> PROBLEM REQUIREMENTS
What is needed is an exact copy of the entries below, with the pictures left out.

(Records excerpted from a collection)
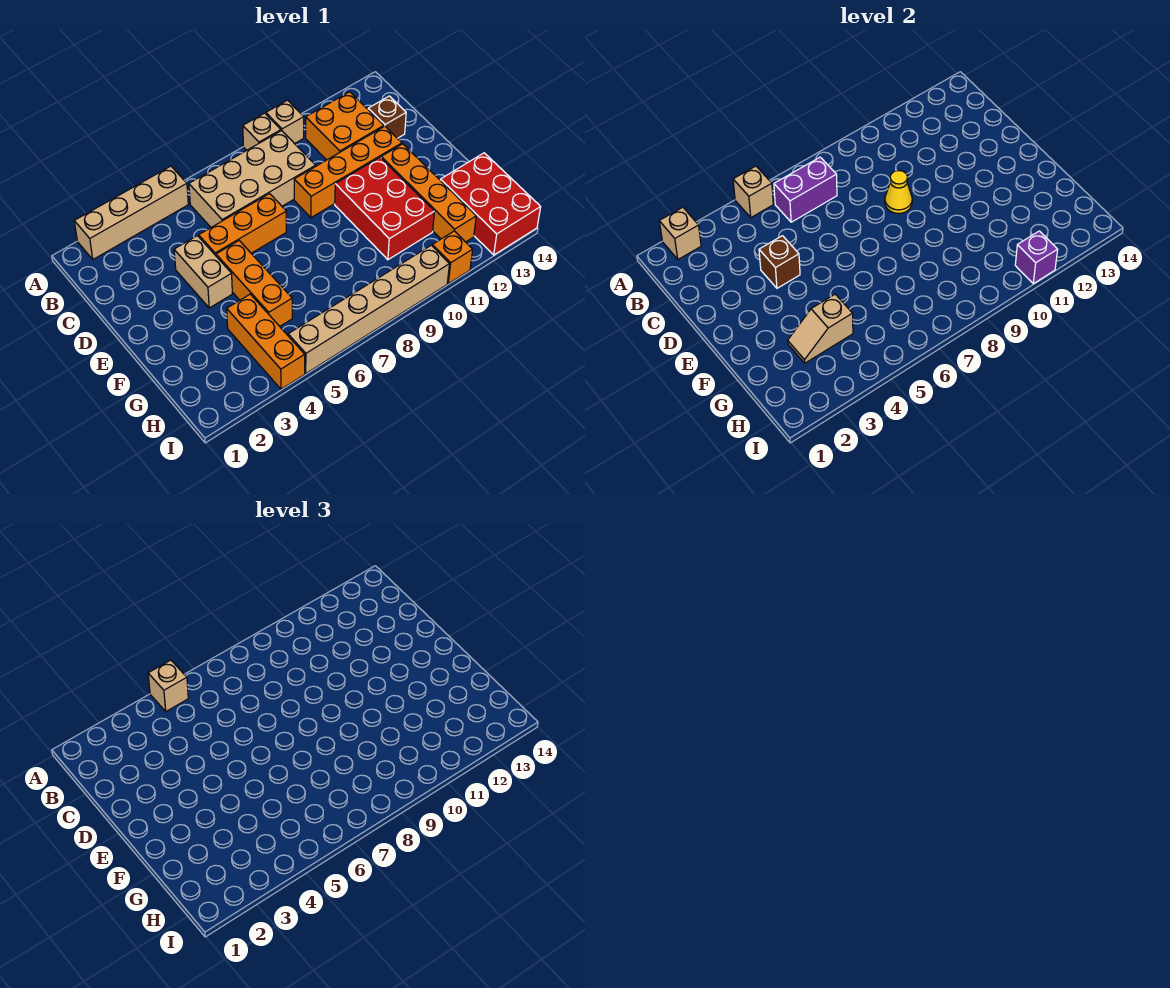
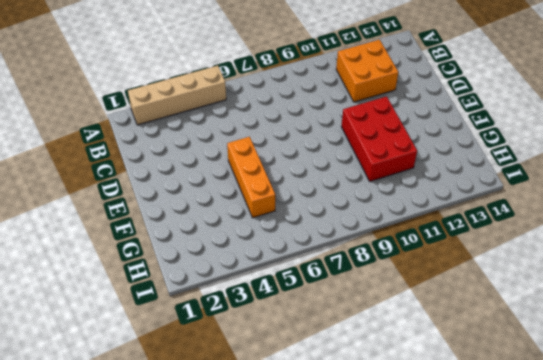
none -> tan brick A9 level 1
none -> tan brick A10 level 1
none -> tan brick B6:C9 level 1

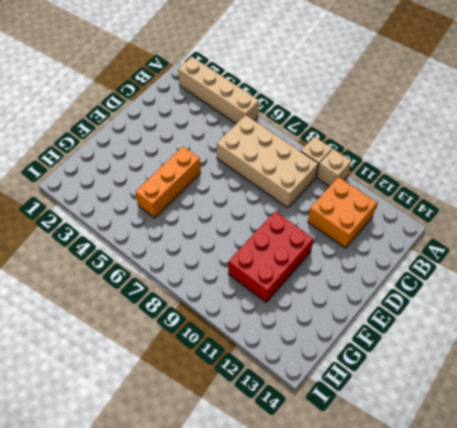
none -> brown brick C13 level 1
none -> tan brick D4:E4 level 1
none -> orange brick D5:D7 level 1

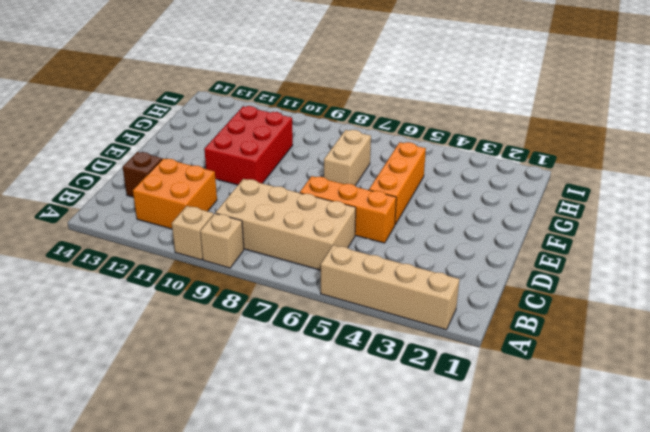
tan brick F7:G7 level 1 -> tan brick D4:E4 level 1
none -> orange brick D9:D12 level 1
none -> orange brick E12:H12 level 1
none -> orange brick G4:I4 level 1

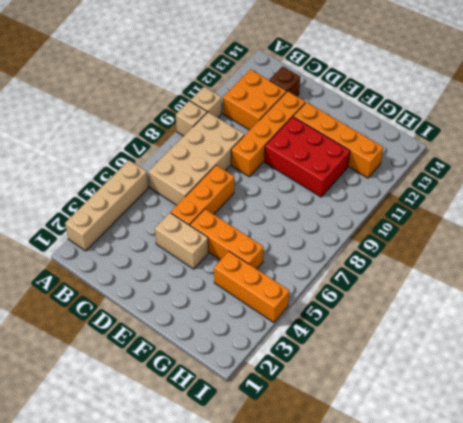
none -> red brick G13:I14 level 1
none -> tan brick I5:I10 level 1
none -> orange brick I11 level 1

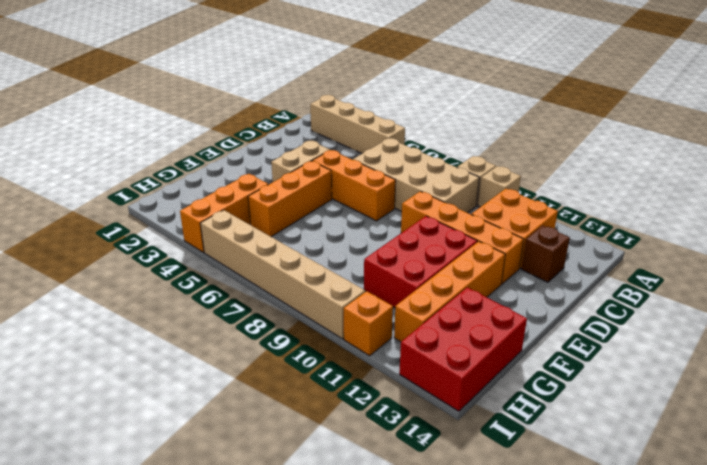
none -> tan brick A2 level 2
none -> tan brick A5 level 2
none -> purple brick B6:B7 level 2

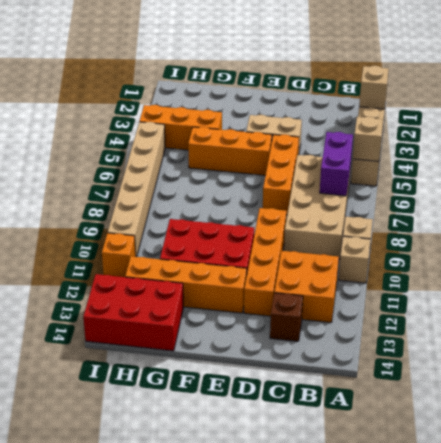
none -> brown brick D4 level 2
none -> yellow cone D9 level 2
none -> tan slope G3:G4 level 2 top 4

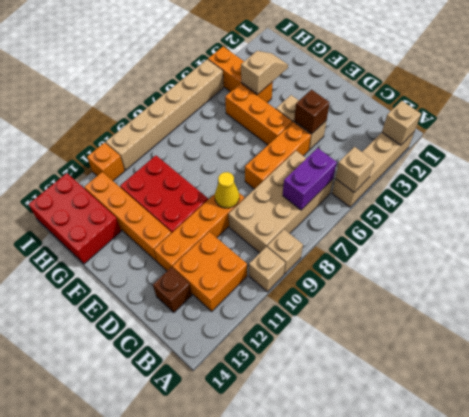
none -> purple brick I11 level 2
none -> tan brick A5 level 3

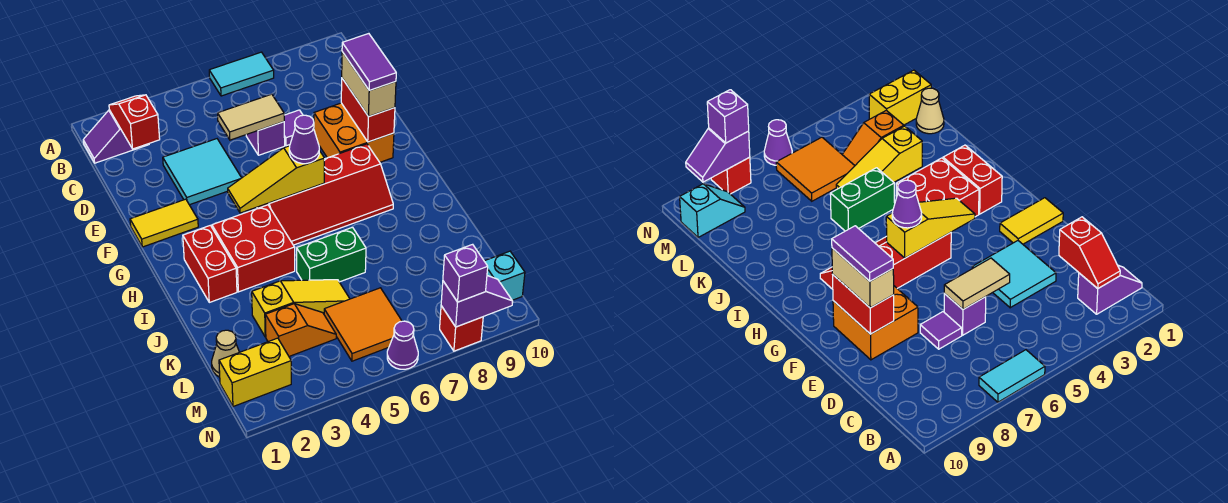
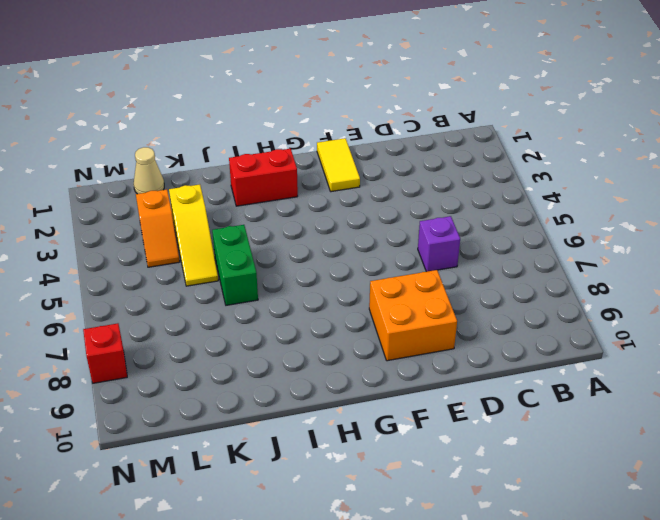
none -> cyan tile A6:A7 level 1
none -> purple slope B1:B2 level 1 top 2
none -> cyan tile D3:E4 level 1

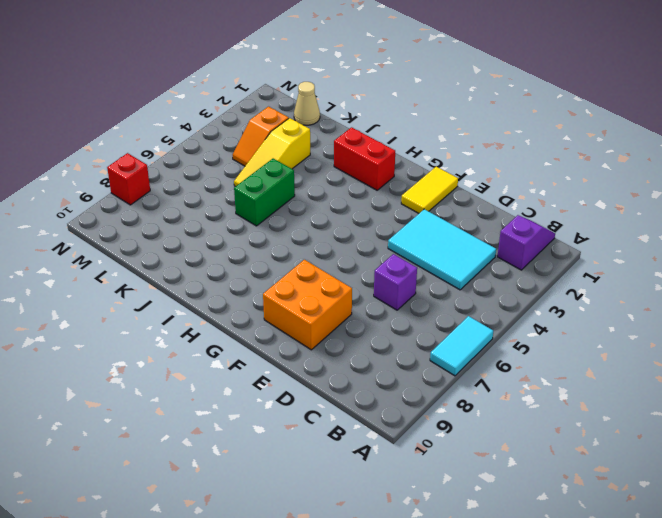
cyan tile C3:E4 level 1 -> cyan tile D3:E4 level 1
none -> purple tile D7 level 1
none -> red slope G5:H8 level 1 top G
none -> red brick H3:I4 level 1

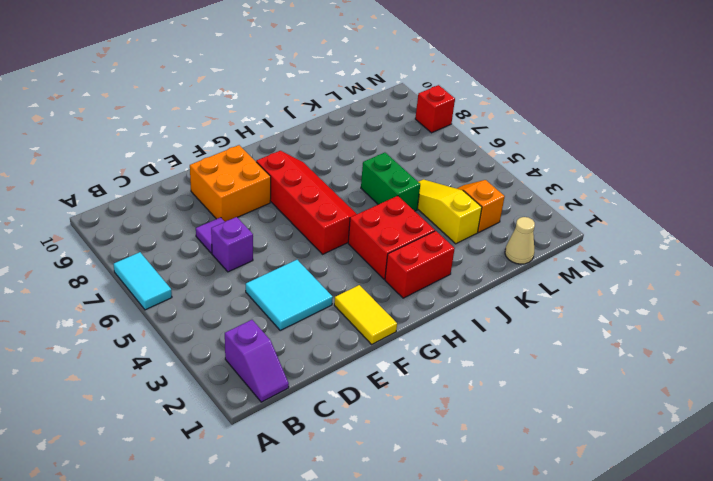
none -> orange tile L5:M6 level 1
none -> yellow brick M1:M2 level 1
none -> cyan slope M9:M10 level 1 top 10

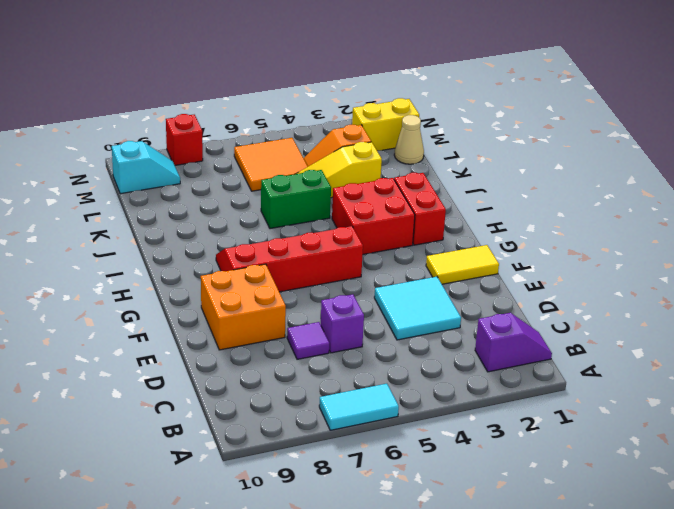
none -> purple cone N6 level 1
none -> red slope B2:C2 level 2 top C
none -> tan tile D5:D6 level 2

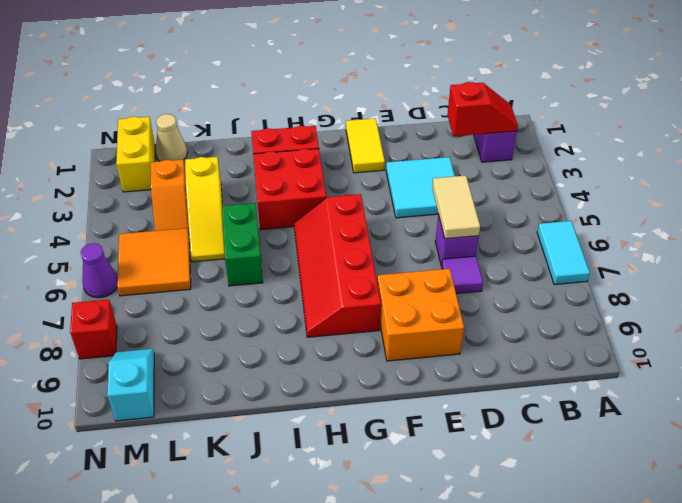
none -> red brick E9:F9 level 2
none -> yellow slope G4:G6 level 2 top 6
none -> purple slope N8:N9 level 2 top 8

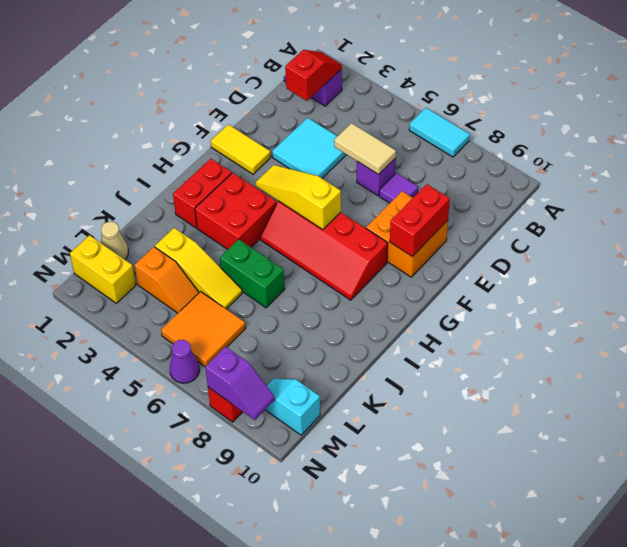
none -> tan brick E9:F9 level 3
none -> purple cone G6 level 3
none -> purple brick N8 level 3

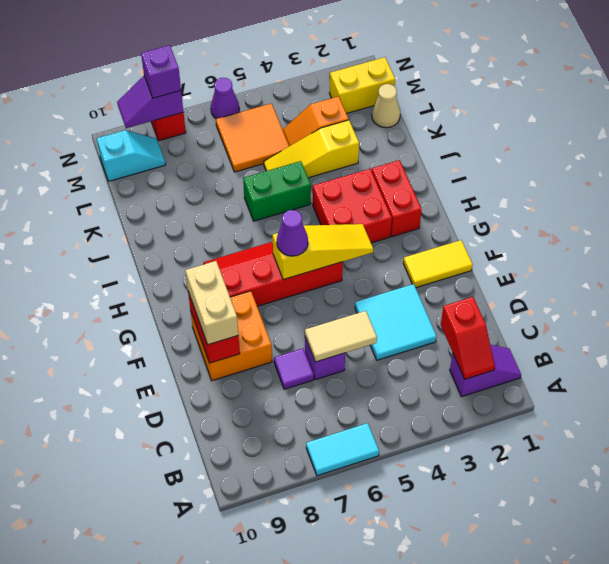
none -> purple tile E9:F9 level 4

> REPLY
none -> tan brick A9 level 1
none -> tan brick A10 level 1
none -> tan brick B6:C9 level 1

none -> brown brick C13 level 1
none -> tan brick D4:E4 level 1
none -> orange brick D5:D7 level 1

tan brick F7:G7 level 1 -> tan brick D4:E4 level 1
none -> orange brick D9:D12 level 1
none -> orange brick E12:H12 level 1
none -> orange brick G4:I4 level 1

none -> red brick G13:I14 level 1
none -> tan brick I5:I10 level 1
none -> orange brick I11 level 1

none -> tan brick A2 level 2
none -> tan brick A5 level 2
none -> purple brick B6:B7 level 2

none -> brown brick D4 level 2
none -> yellow cone D9 level 2
none -> tan slope G3:G4 level 2 top 4

none -> purple brick I11 level 2
none -> tan brick A5 level 3

none -> cyan tile A6:A7 level 1
none -> purple slope B1:B2 level 1 top 2
none -> cyan tile D3:E4 level 1

cyan tile C3:E4 level 1 -> cyan tile D3:E4 level 1
none -> purple tile D7 level 1
none -> red slope G5:H8 level 1 top G
none -> red brick H3:I4 level 1

none -> orange tile L5:M6 level 1
none -> yellow brick M1:M2 level 1
none -> cyan slope M9:M10 level 1 top 10

none -> purple cone N6 level 1
none -> red slope B2:C2 level 2 top C
none -> tan tile D5:D6 level 2

none -> red brick E9:F9 level 2
none -> yellow slope G4:G6 level 2 top 6
none -> purple slope N8:N9 level 2 top 8

none -> tan brick E9:F9 level 3
none -> purple cone G6 level 3
none -> purple brick N8 level 3

none -> purple tile E9:F9 level 4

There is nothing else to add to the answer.